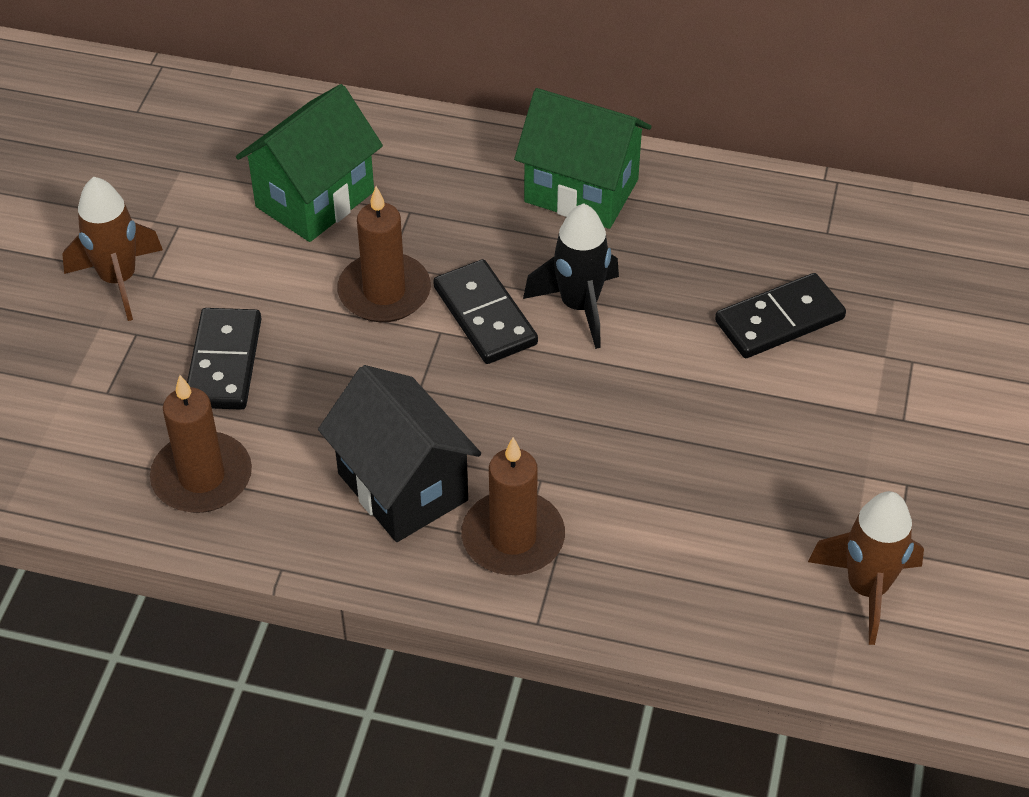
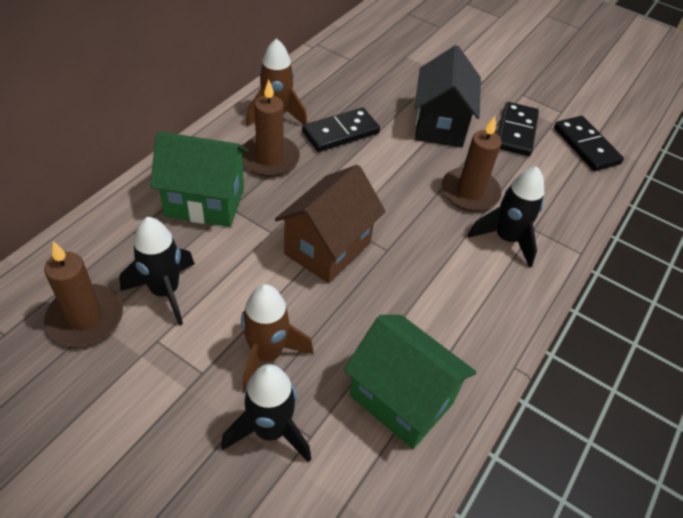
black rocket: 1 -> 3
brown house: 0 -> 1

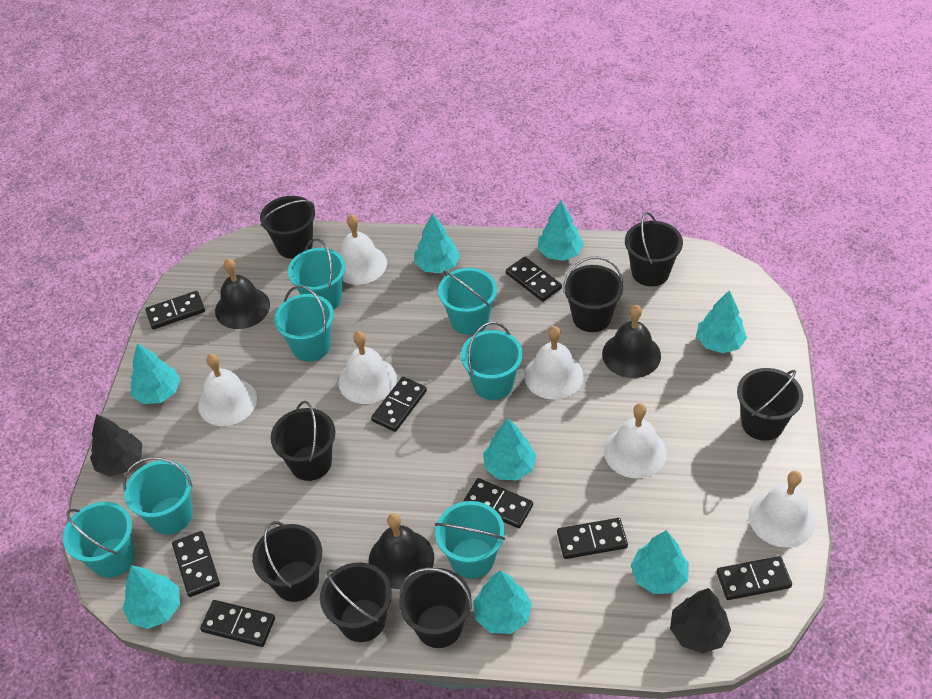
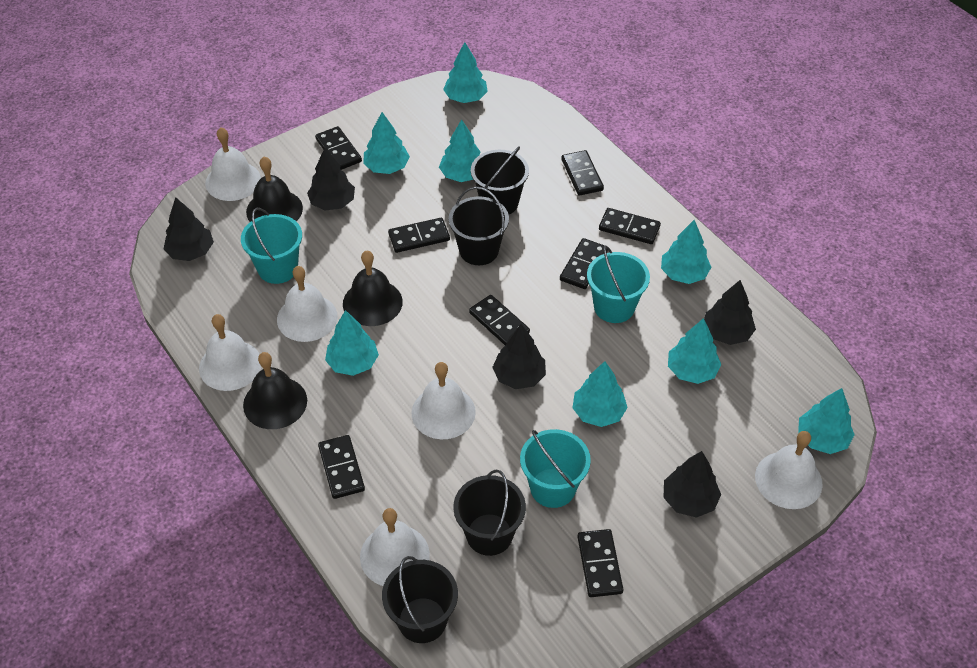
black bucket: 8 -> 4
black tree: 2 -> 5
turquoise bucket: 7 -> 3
* * *
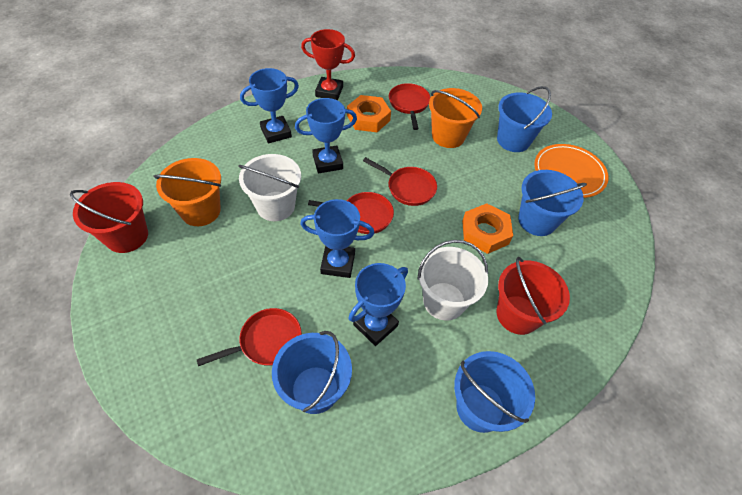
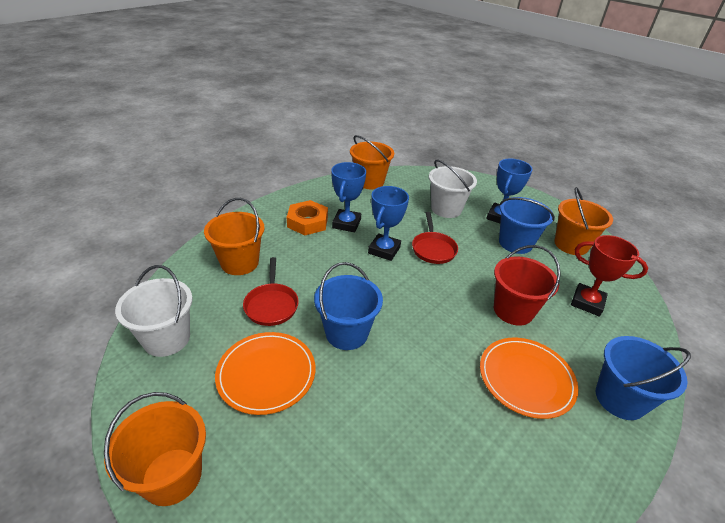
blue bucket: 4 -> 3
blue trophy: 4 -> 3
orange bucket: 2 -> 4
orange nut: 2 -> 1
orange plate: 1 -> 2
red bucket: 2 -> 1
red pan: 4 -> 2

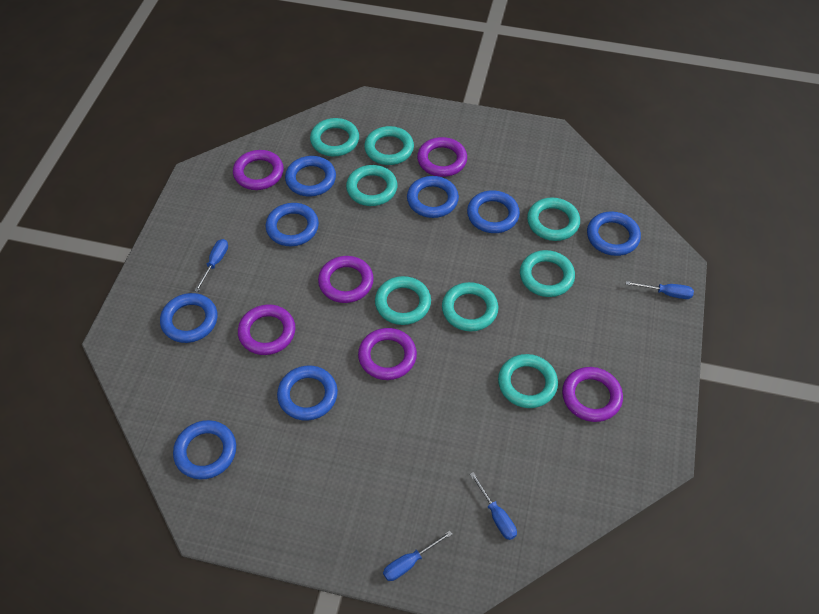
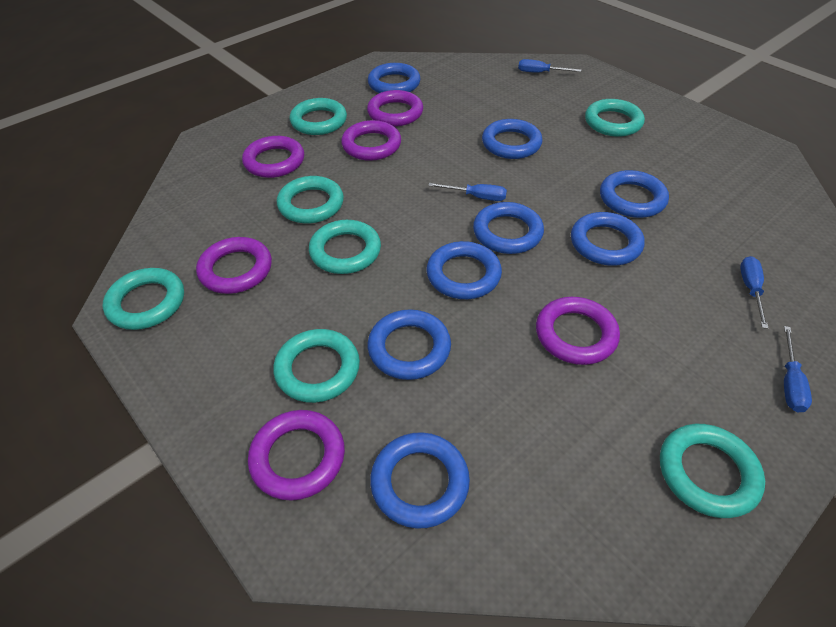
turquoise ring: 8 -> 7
* * *
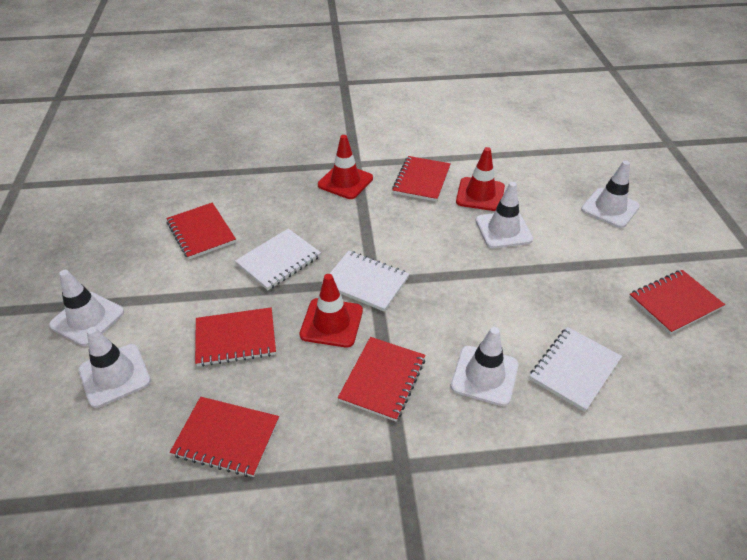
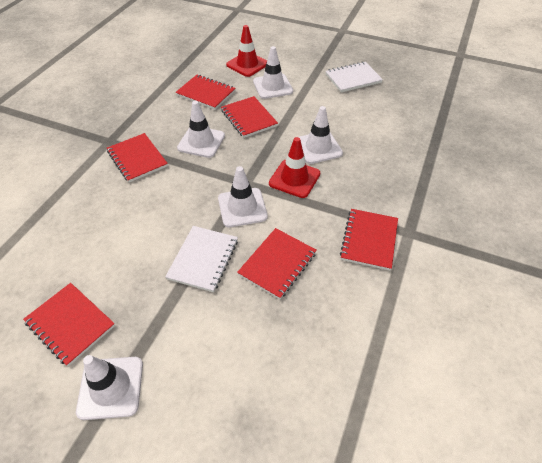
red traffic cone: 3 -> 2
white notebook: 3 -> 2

→ **What you will do**: Reproduce the listing above exactly from the line containing "black rocket: 1 -> 3" up to and including the line containing "turquoise bucket: 7 -> 3", omitting any images and everything outside those lines.

→ **Your response**:
black rocket: 1 -> 3
brown house: 0 -> 1

black bucket: 8 -> 4
black tree: 2 -> 5
turquoise bucket: 7 -> 3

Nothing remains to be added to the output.